_Work to be completed_: When the string "turquoise" is part of a line in the data below, report the whole line.
(Records for the task begins)
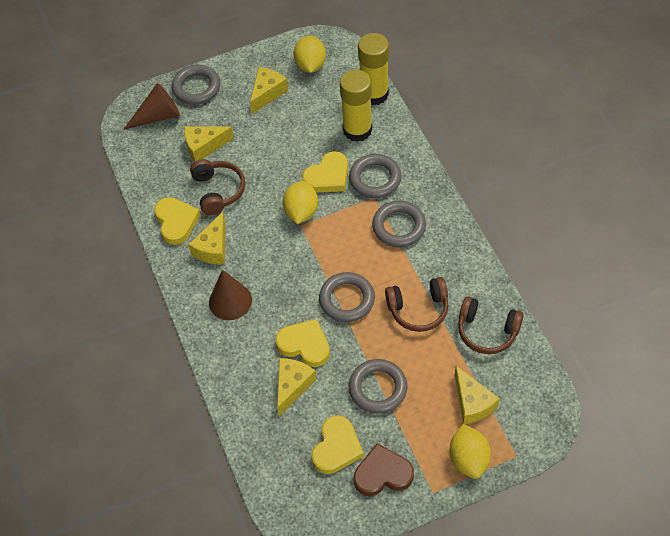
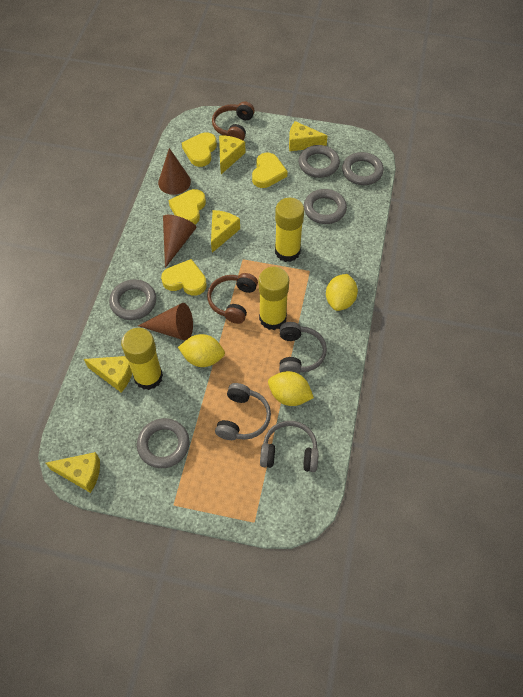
brown cone: 2 -> 3
brown headphones: 3 -> 2
brown heart: 1 -> 0
grey headphones: 0 -> 3
yellow glue stick: 2 -> 3

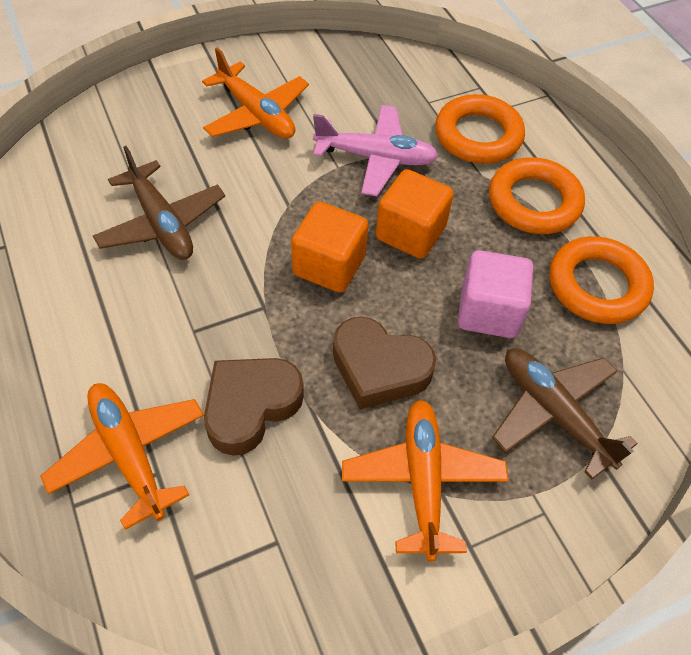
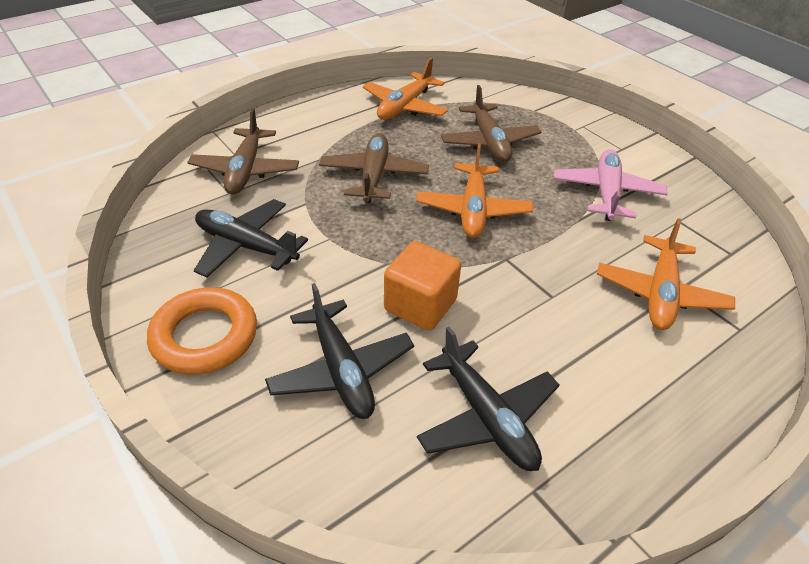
black plane: 0 -> 3
brown heart: 2 -> 0
brown plane: 2 -> 3
orange cube: 2 -> 1
orange ring: 3 -> 1
pink cube: 1 -> 0

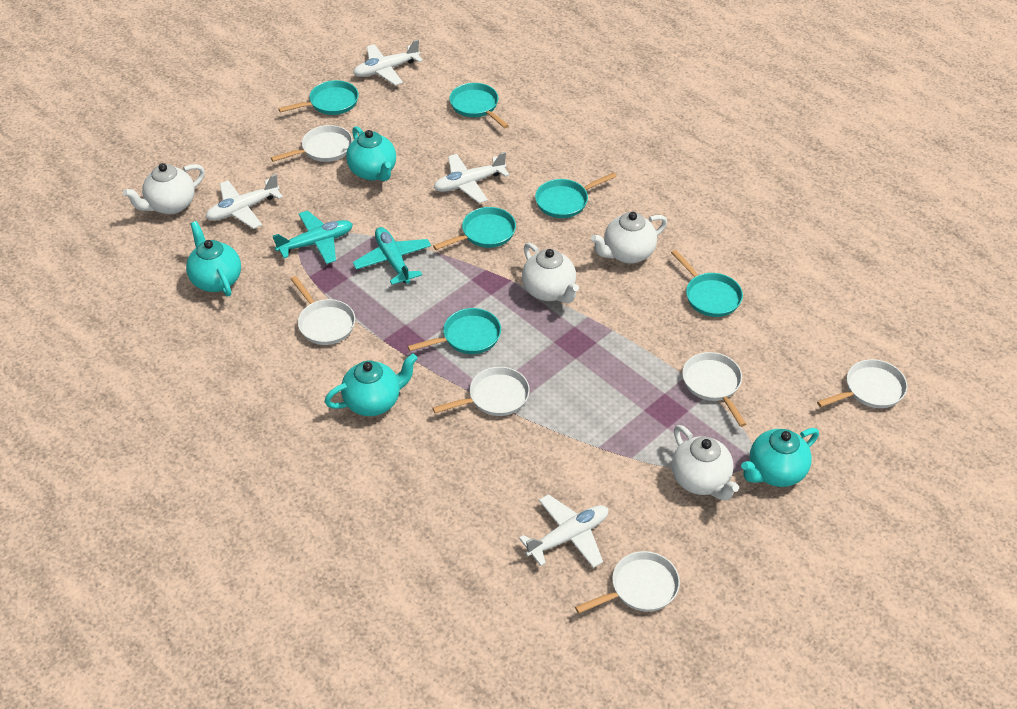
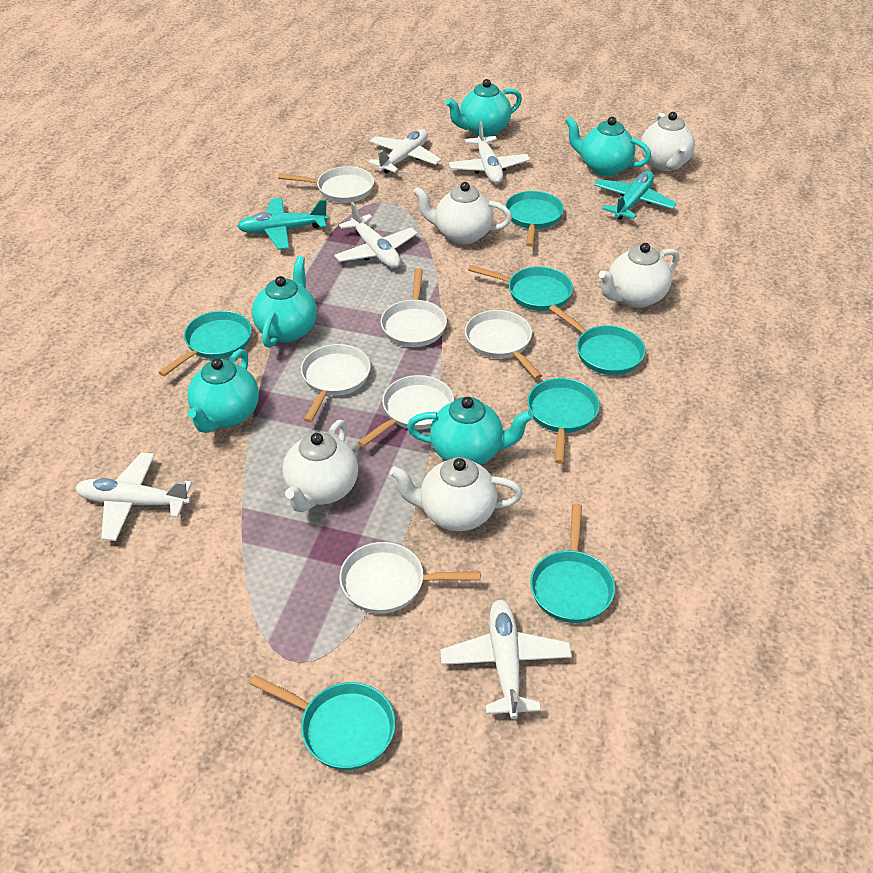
turquoise pan: 6 -> 7
turquoise teapot: 4 -> 5
white plane: 4 -> 5
white teapot: 4 -> 5

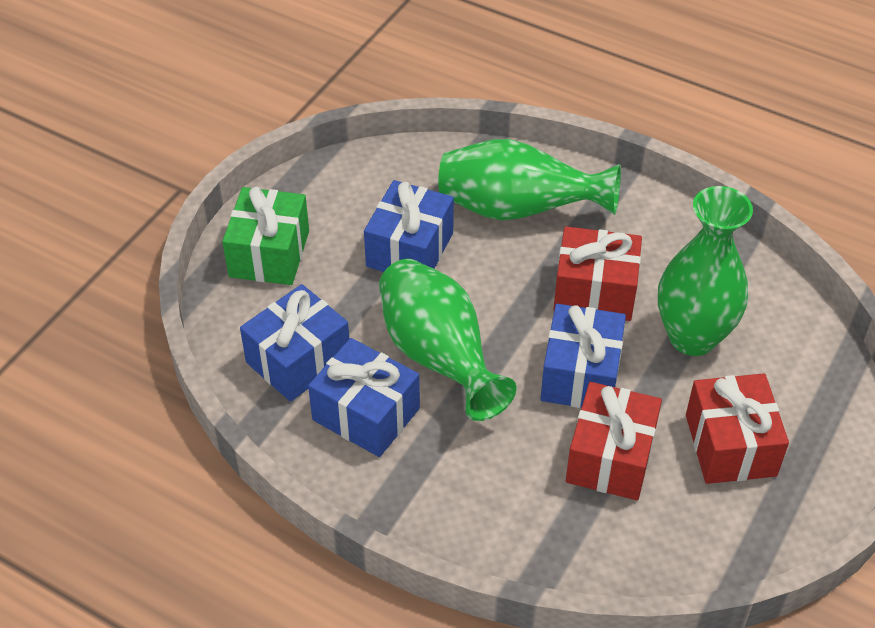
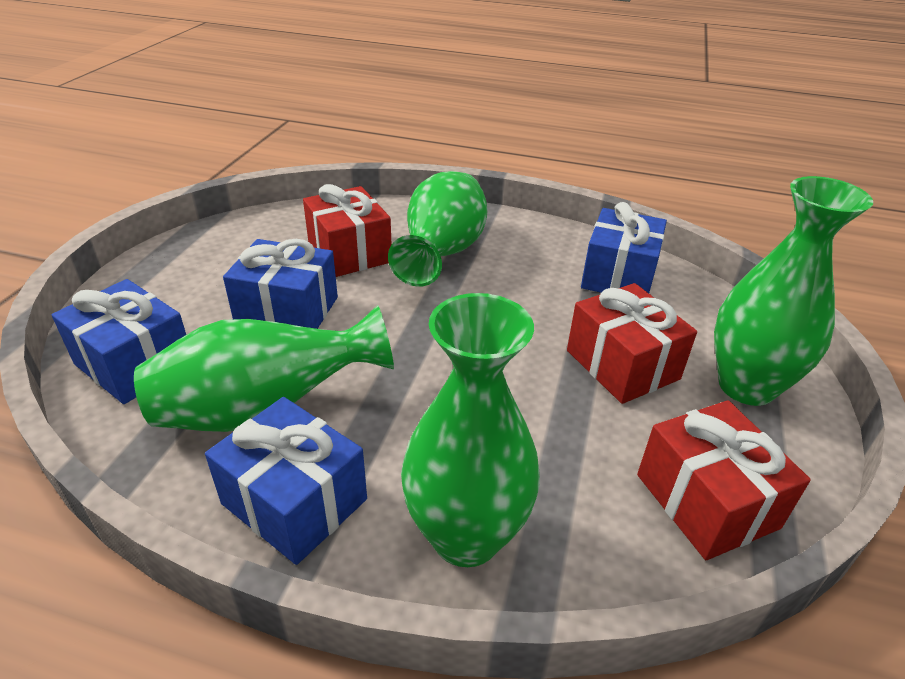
green gift: 1 -> 0
green vase: 3 -> 4

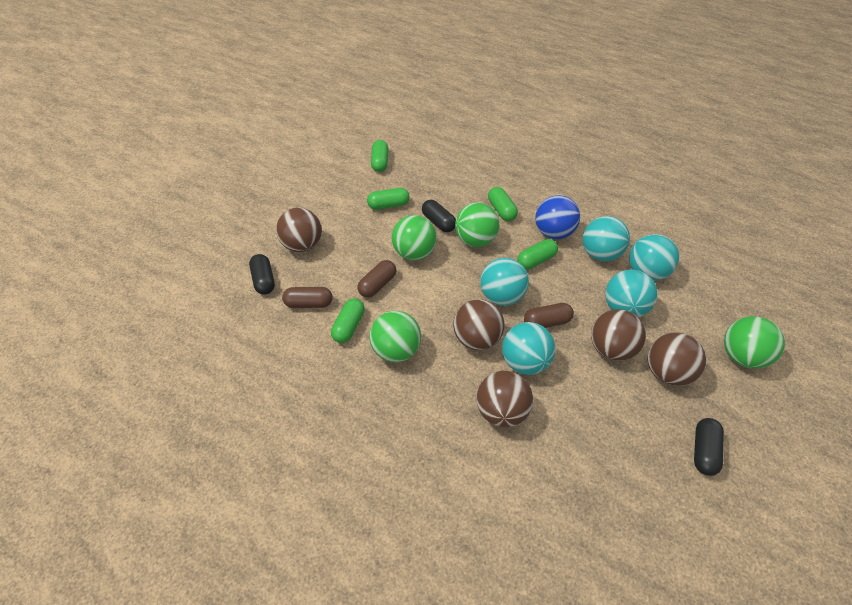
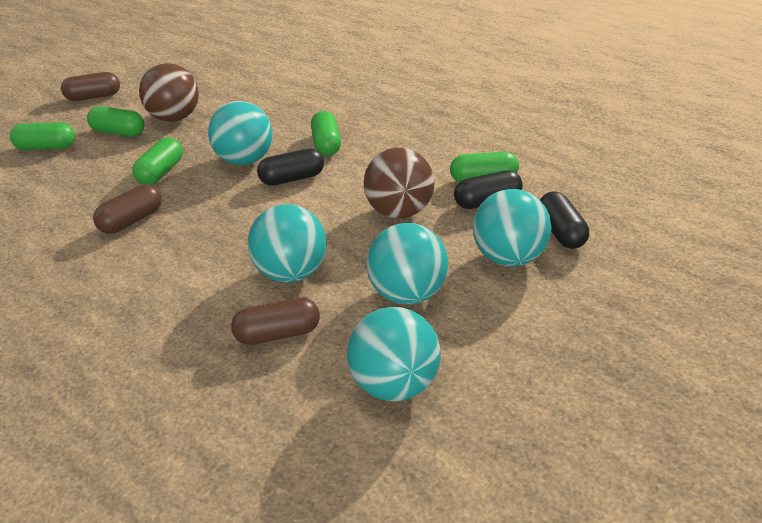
blue ball: 1 -> 0
brown ball: 5 -> 2
green ball: 4 -> 0

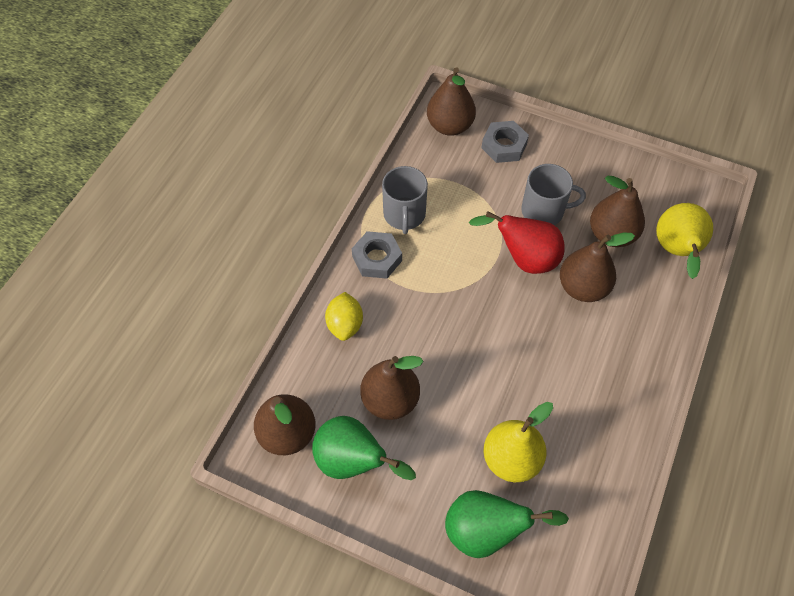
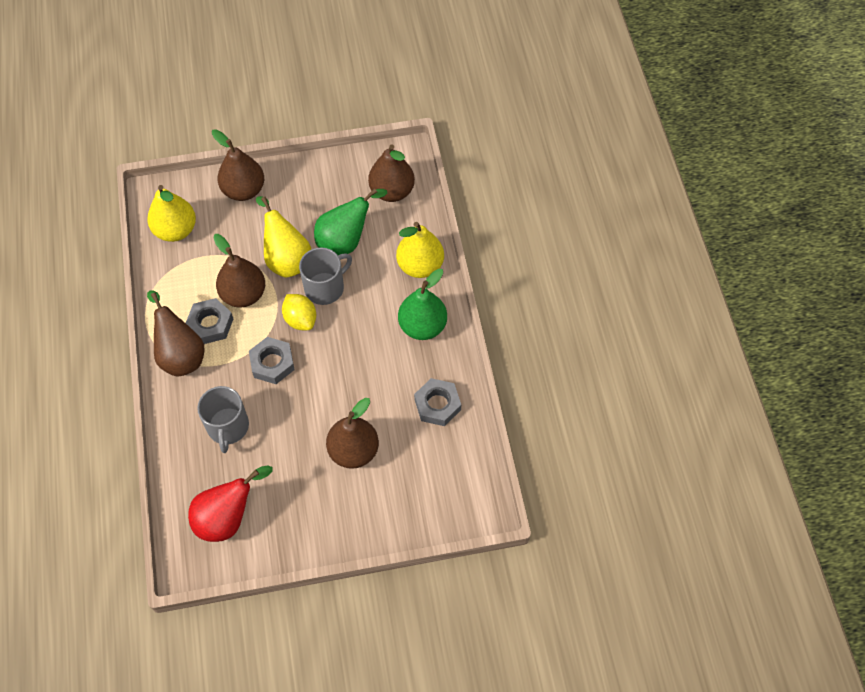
grey nut: 2 -> 3
yellow pear: 2 -> 3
(Records for the task ends)
_Written solution_:
turquoise pan: 6 -> 7
turquoise teapot: 4 -> 5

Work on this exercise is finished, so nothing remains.